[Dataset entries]
-------------------------
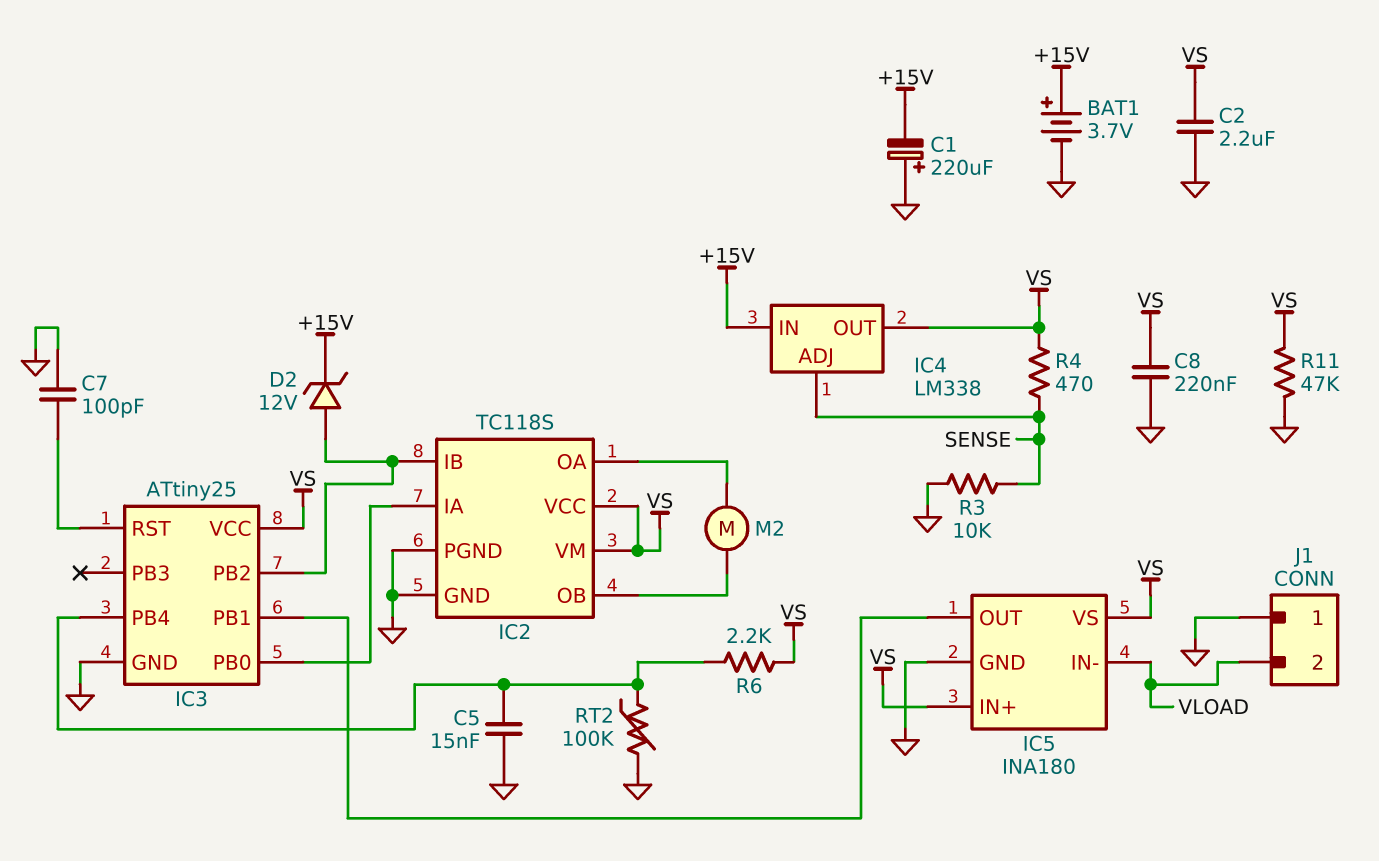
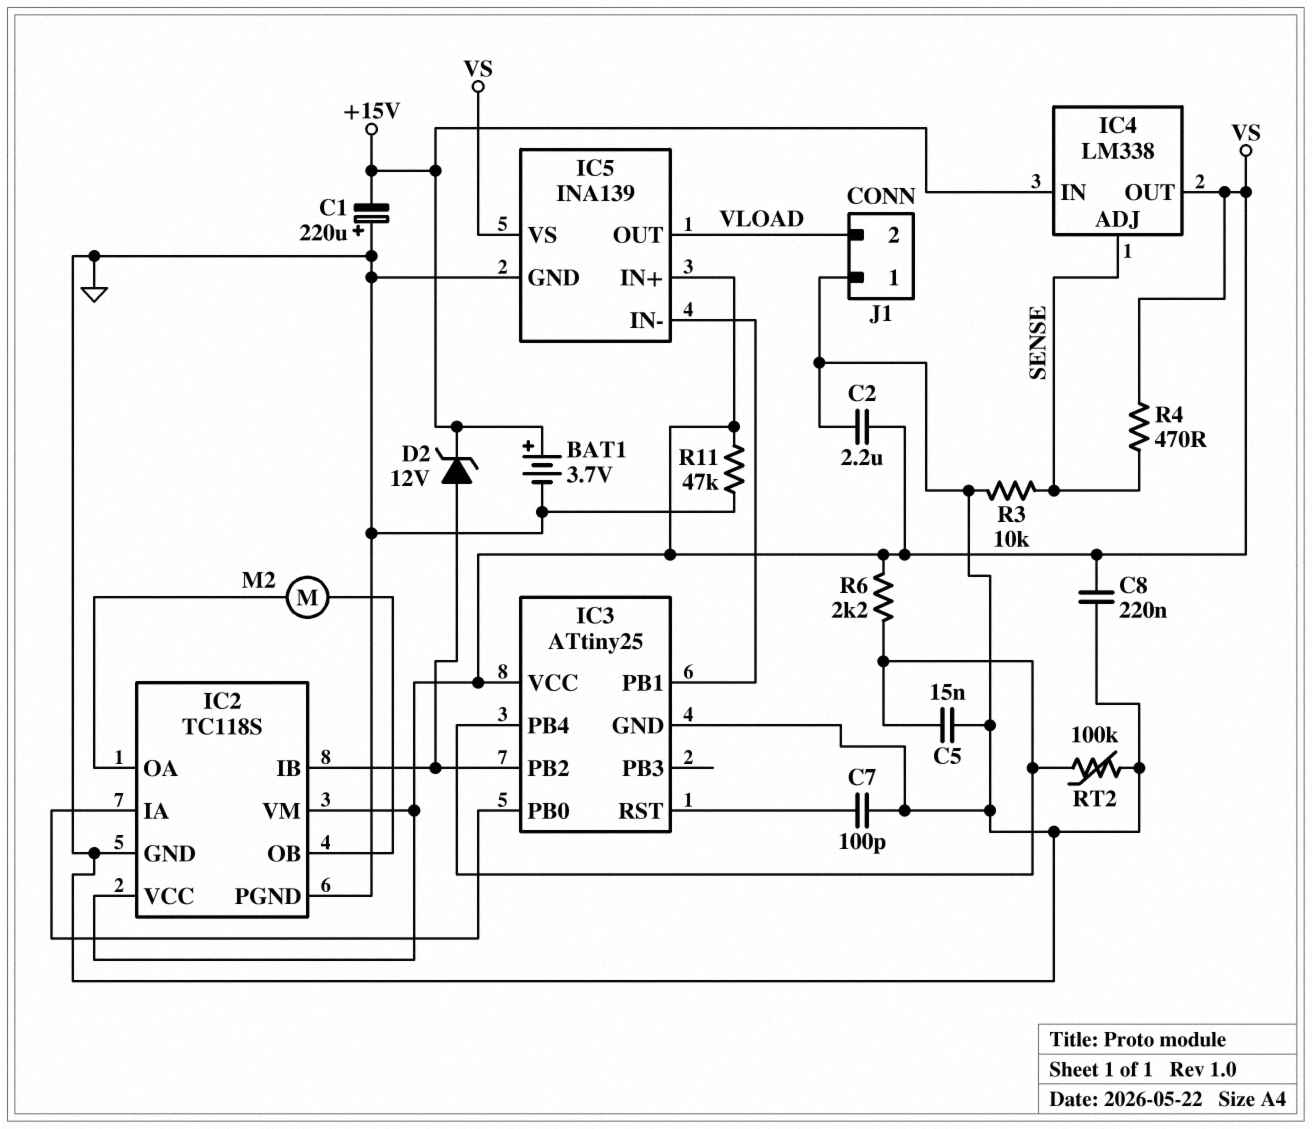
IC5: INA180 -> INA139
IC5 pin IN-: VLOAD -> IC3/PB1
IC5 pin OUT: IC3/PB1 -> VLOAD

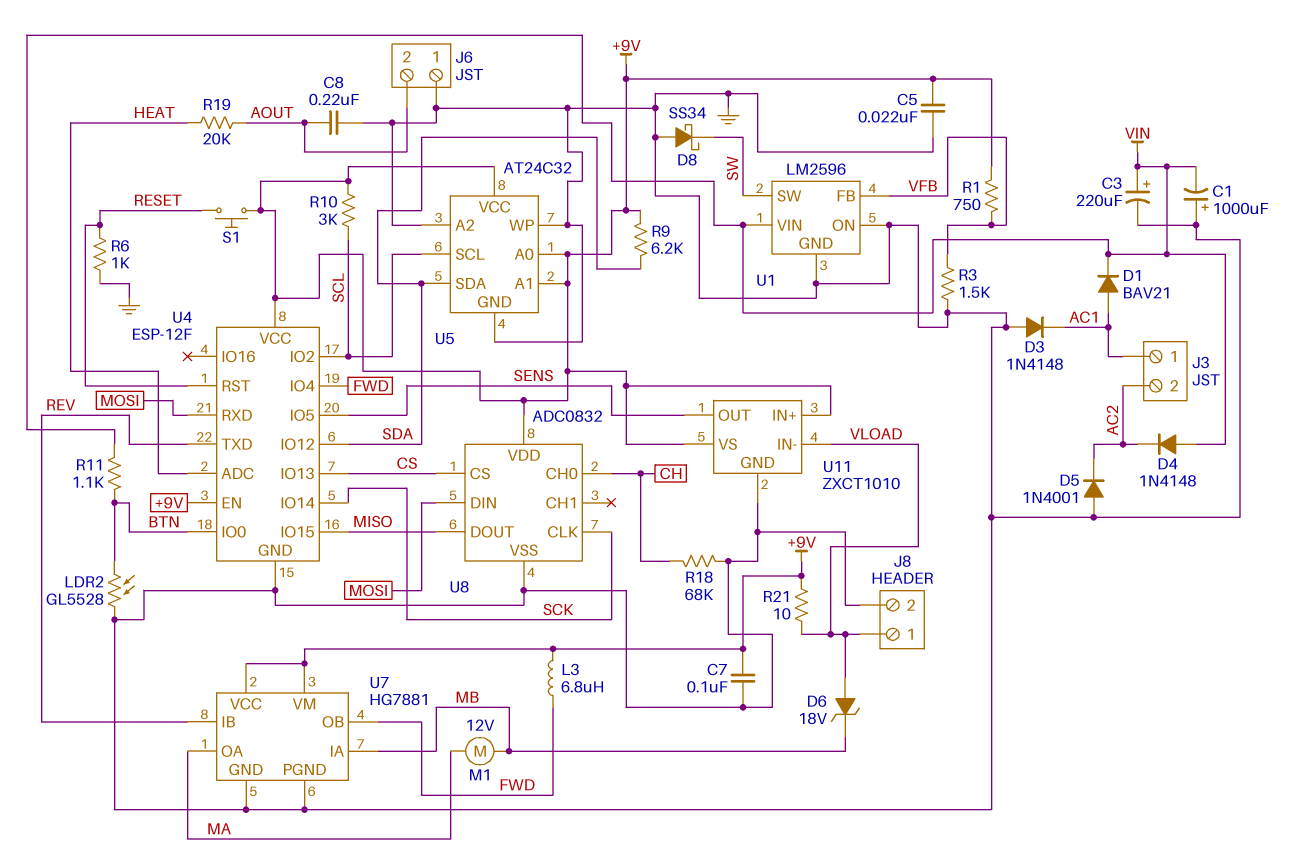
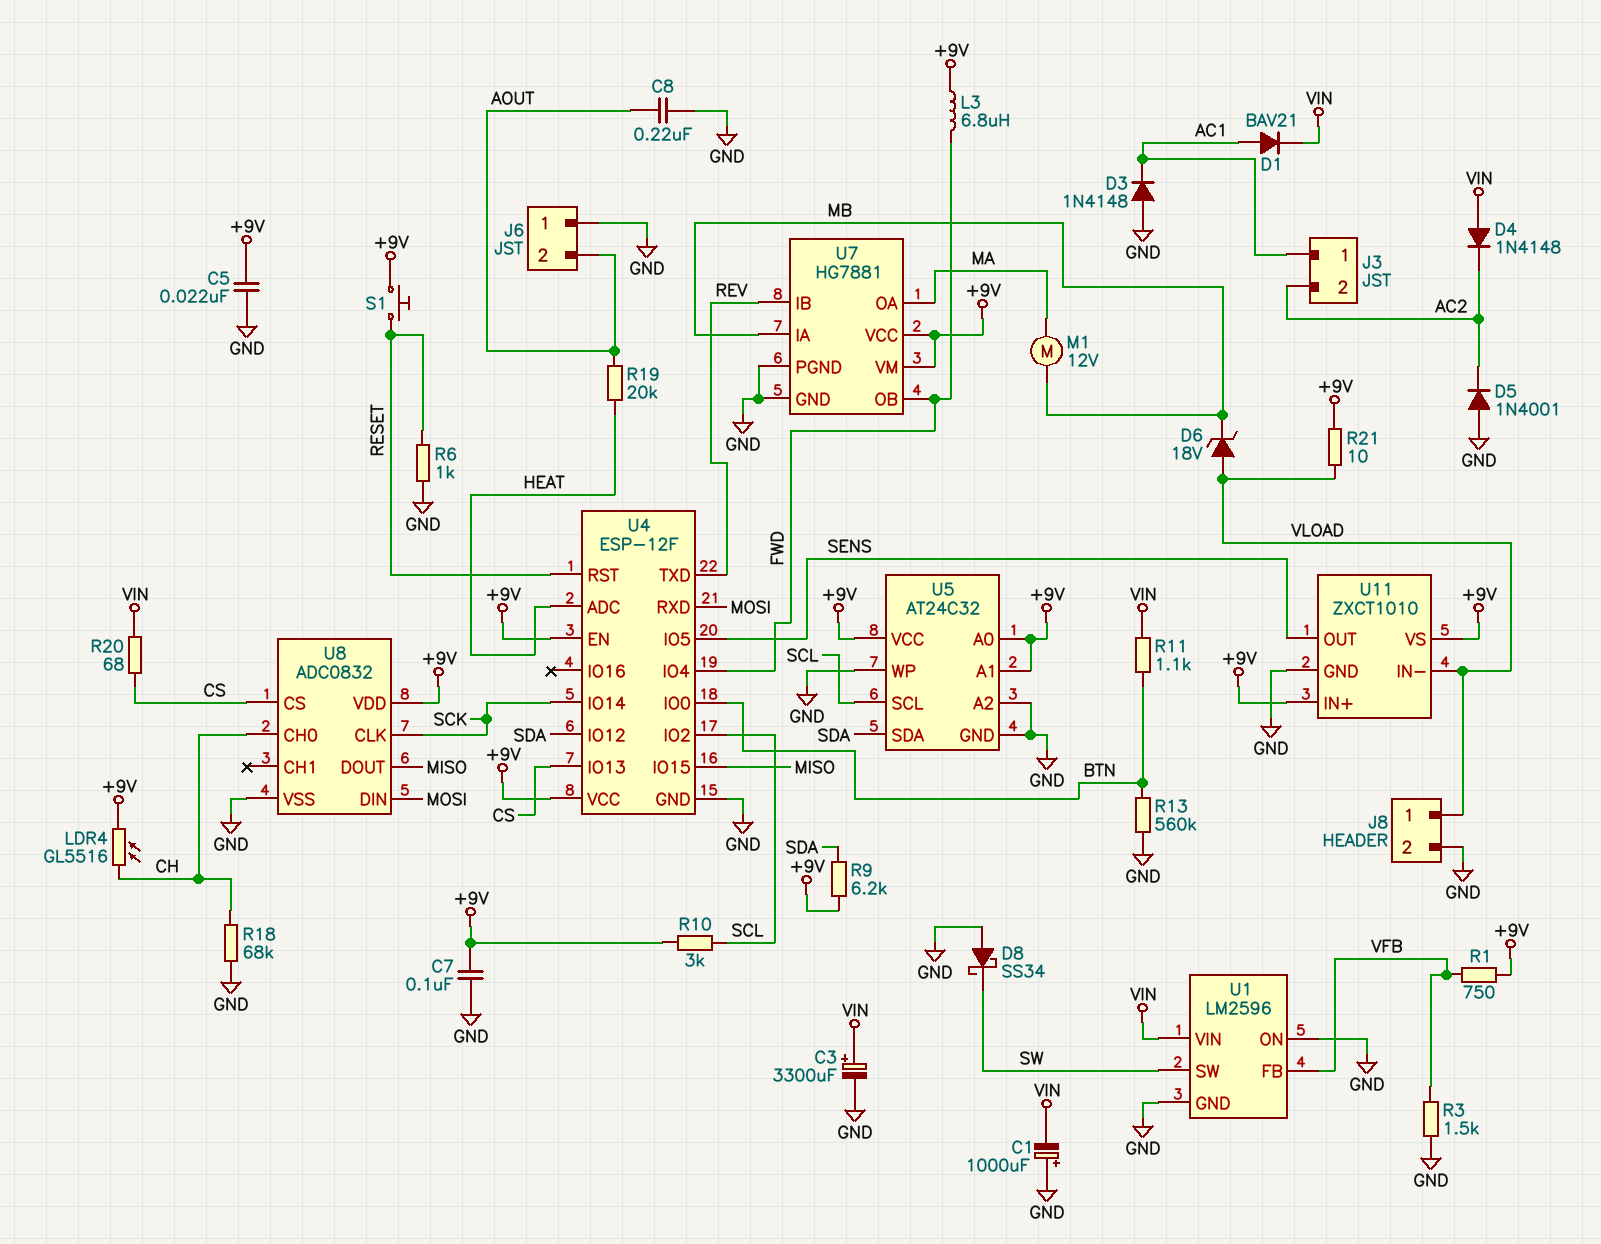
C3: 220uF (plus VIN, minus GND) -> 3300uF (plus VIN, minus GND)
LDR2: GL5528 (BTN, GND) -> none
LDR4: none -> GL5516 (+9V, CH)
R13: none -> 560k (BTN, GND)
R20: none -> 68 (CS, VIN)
-------------------------
▶ **TASK PROMPT**:
The answer should be the exact lines running from the line containing "LDR2: GL5528 (BTN, GND) -> none" to the last line of the entries, with nothing else.

▶ **WRITTEN RESPONSE**:
LDR2: GL5528 (BTN, GND) -> none
LDR4: none -> GL5516 (+9V, CH)
R13: none -> 560k (BTN, GND)
R20: none -> 68 (CS, VIN)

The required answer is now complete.